ASSIGNMENT:
The output is the lines below from the one with "C3: none -> 1.5uF (N2, N9)" through the one with "U2 pin VCC: VCC -> N6", both included, printed exactly and with no other line.

AVAILABLE DATA:
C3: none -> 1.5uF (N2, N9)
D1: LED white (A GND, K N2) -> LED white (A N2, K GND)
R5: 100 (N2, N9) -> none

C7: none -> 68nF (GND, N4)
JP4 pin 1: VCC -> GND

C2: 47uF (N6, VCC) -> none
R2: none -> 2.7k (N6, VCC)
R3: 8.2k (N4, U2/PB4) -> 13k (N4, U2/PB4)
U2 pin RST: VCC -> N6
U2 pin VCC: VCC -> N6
...
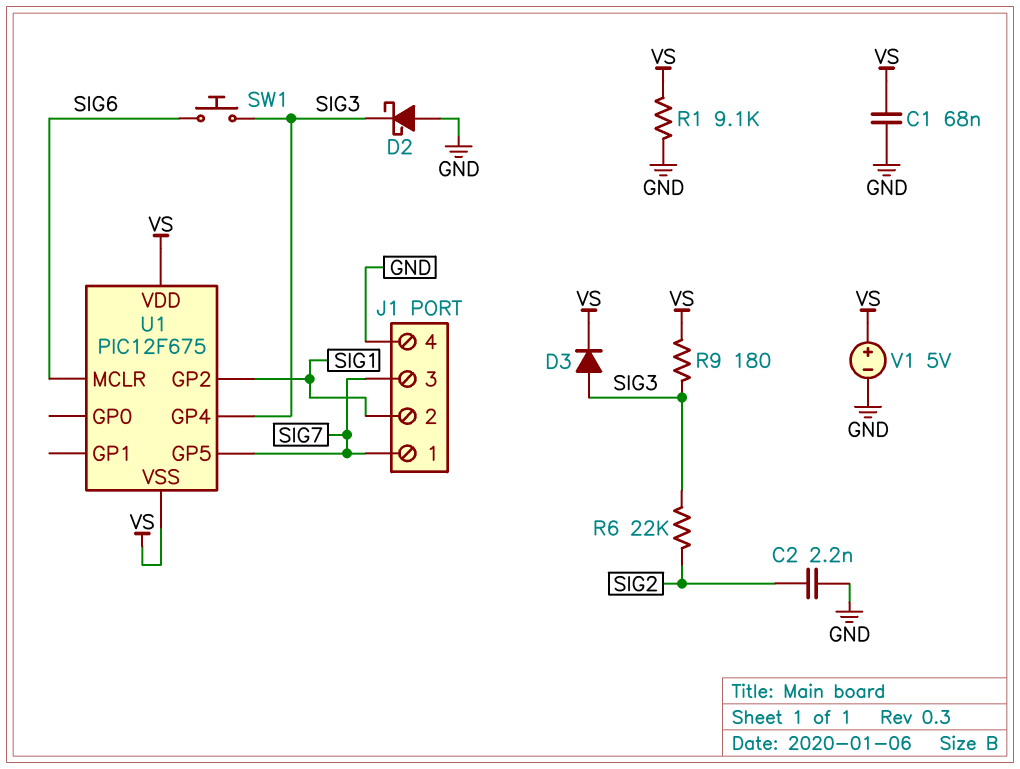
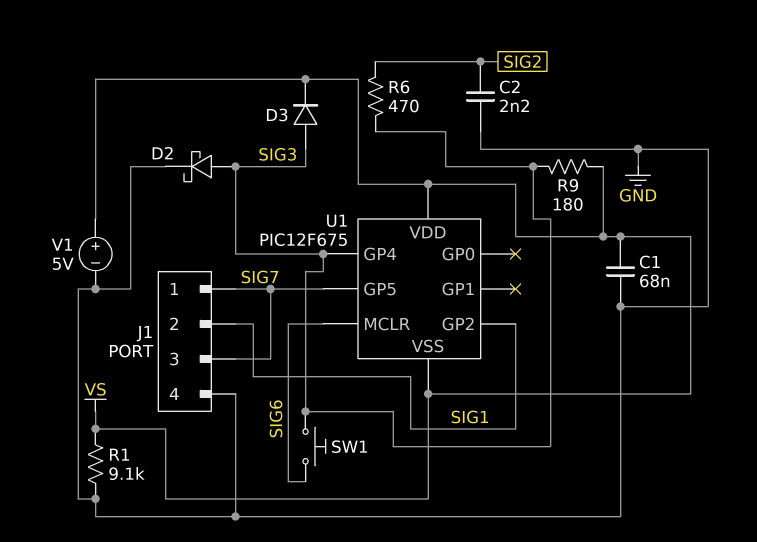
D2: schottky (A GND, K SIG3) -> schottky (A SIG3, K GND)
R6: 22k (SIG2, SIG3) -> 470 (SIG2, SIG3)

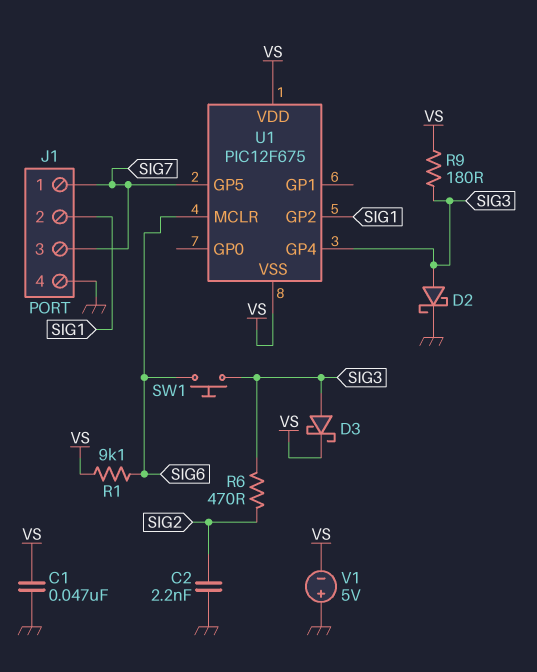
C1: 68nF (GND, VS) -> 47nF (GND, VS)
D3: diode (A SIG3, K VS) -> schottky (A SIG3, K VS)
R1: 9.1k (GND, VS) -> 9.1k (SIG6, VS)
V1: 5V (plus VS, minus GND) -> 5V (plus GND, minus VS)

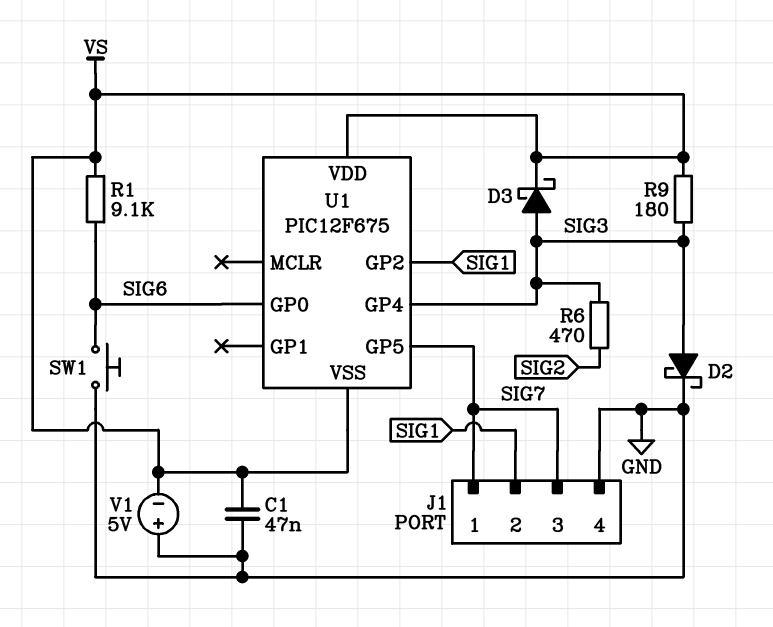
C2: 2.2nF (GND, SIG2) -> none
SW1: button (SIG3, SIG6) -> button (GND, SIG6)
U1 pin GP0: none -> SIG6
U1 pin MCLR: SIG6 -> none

FINISHED EXERCISE:
C3: none -> 1.5uF (N2, N9)
D1: LED white (A GND, K N2) -> LED white (A N2, K GND)
R5: 100 (N2, N9) -> none

C7: none -> 68nF (GND, N4)
JP4 pin 1: VCC -> GND

C2: 47uF (N6, VCC) -> none
R2: none -> 2.7k (N6, VCC)
R3: 8.2k (N4, U2/PB4) -> 13k (N4, U2/PB4)
U2 pin RST: VCC -> N6
U2 pin VCC: VCC -> N6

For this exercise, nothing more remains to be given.